What to do: The data below is to be transcribed word for word; pictures are to be excluded.

Stored entries:
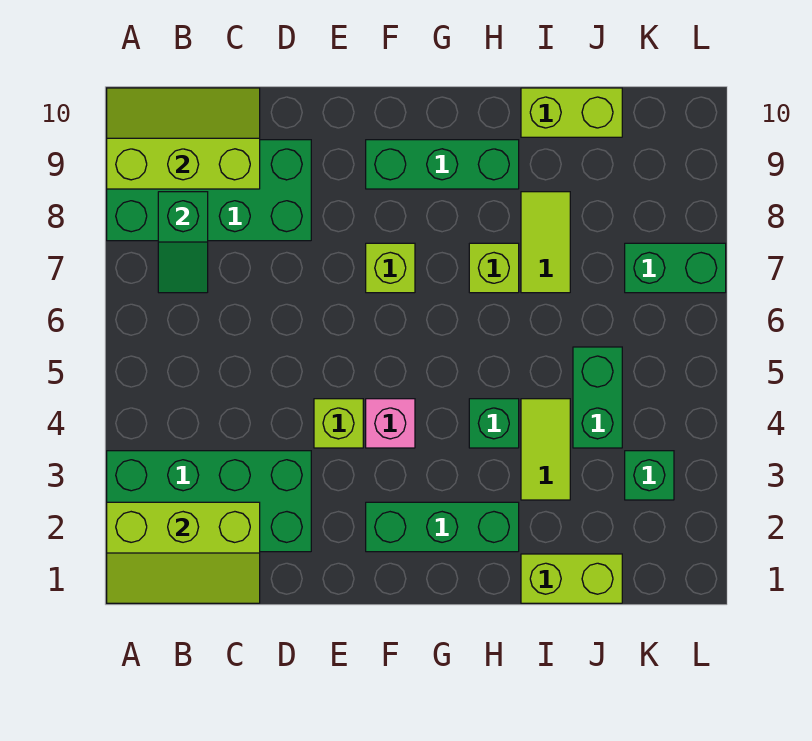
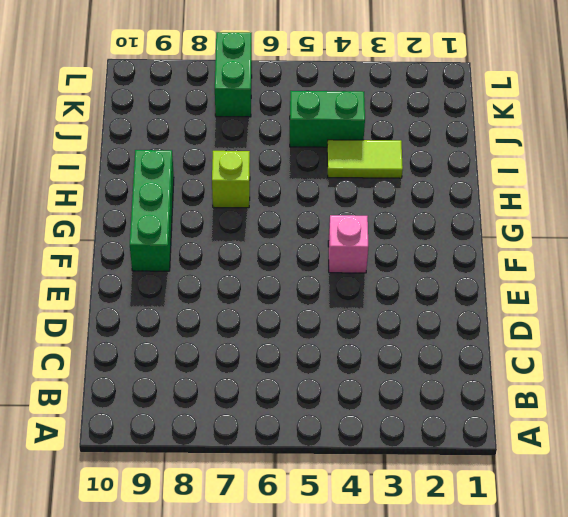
none -> green 2x4 brick [107,451,311,552]
none -> green 2x4 brick [107,140,311,241]
none -> lime 1x1 brick [314,399,363,448]

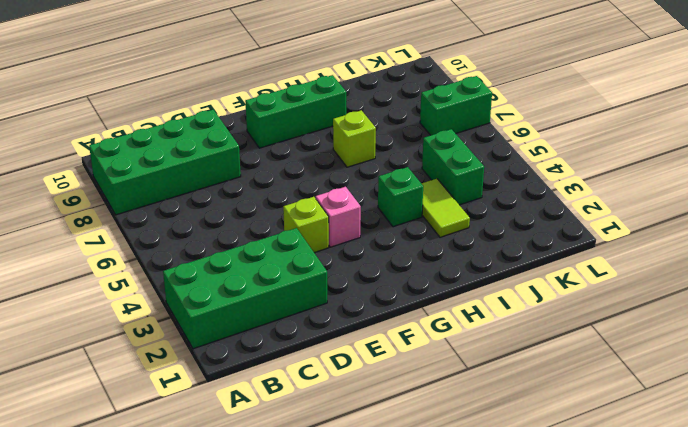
none -> green 1x3 brick [366,502,519,552]
none -> lime 1x1 brick [366,243,415,293]
none -> lime 1x2 brick [521,554,622,603]

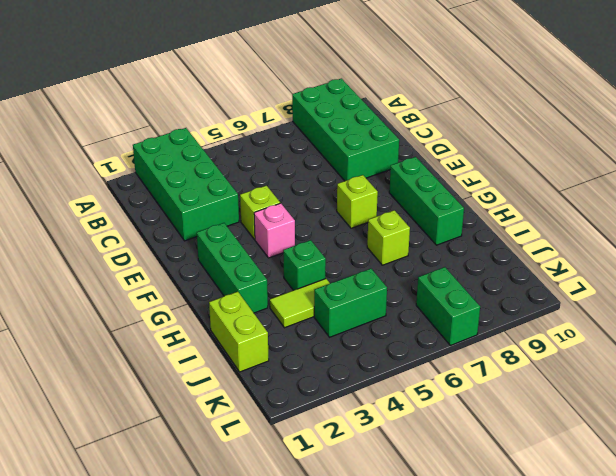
none -> lime 1x2 tile [521,192,570,293]
none -> lime 1x2 brick [521,88,622,137]
none -> green 1x1 brick [625,451,674,500]

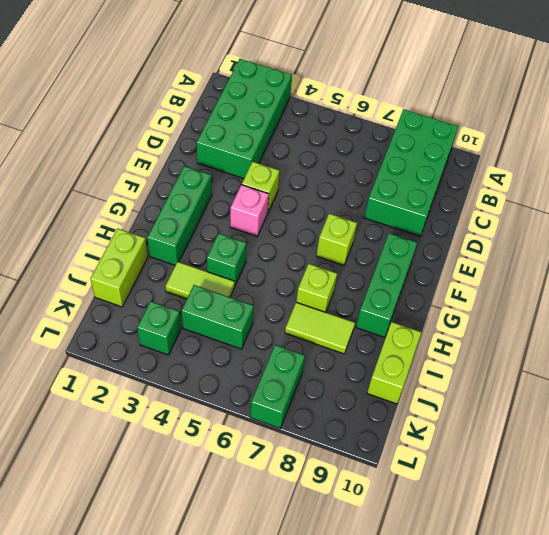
none -> lime 2x3 slope [107,502,260,603]
none -> lime 2x3 slope [107,88,260,189]
none -> green 1x2 slope [158,192,208,293]

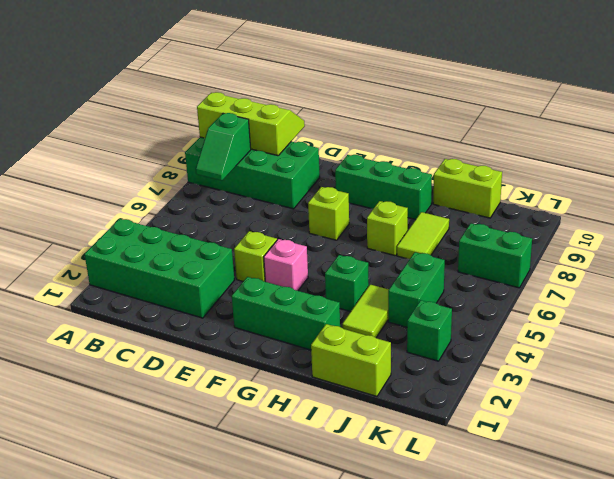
none -> lime 2x3 slope [107,502,260,603]

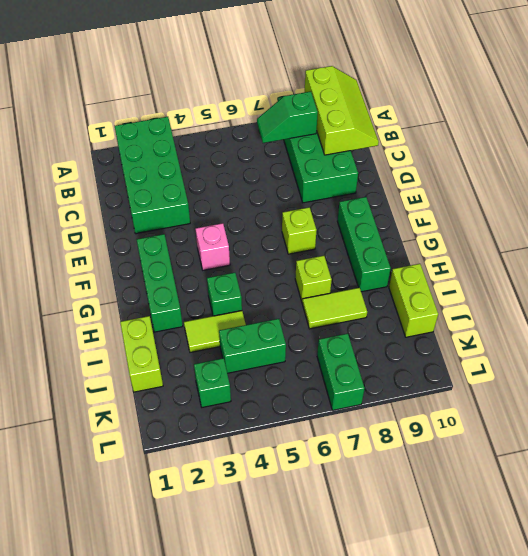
none -> lime 1x1 brick [314,399,363,448]
none -> lime 2x3 slope [107,502,260,603]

Solved exercise:
none -> green 2x4 brick [107,451,311,552]
none -> green 2x4 brick [107,140,311,241]
none -> lime 1x1 brick [314,399,363,448]

none -> green 1x3 brick [366,502,519,552]
none -> lime 1x1 brick [366,243,415,293]
none -> lime 1x2 brick [521,554,622,603]

none -> lime 1x2 tile [521,192,570,293]
none -> lime 1x2 brick [521,88,622,137]
none -> green 1x1 brick [625,451,674,500]

none -> lime 2x3 slope [107,502,260,603]
none -> lime 2x3 slope [107,88,260,189]
none -> green 1x2 slope [158,192,208,293]

none -> lime 2x3 slope [107,502,260,603]

none -> lime 1x1 brick [314,399,363,448]
none -> lime 2x3 slope [107,502,260,603]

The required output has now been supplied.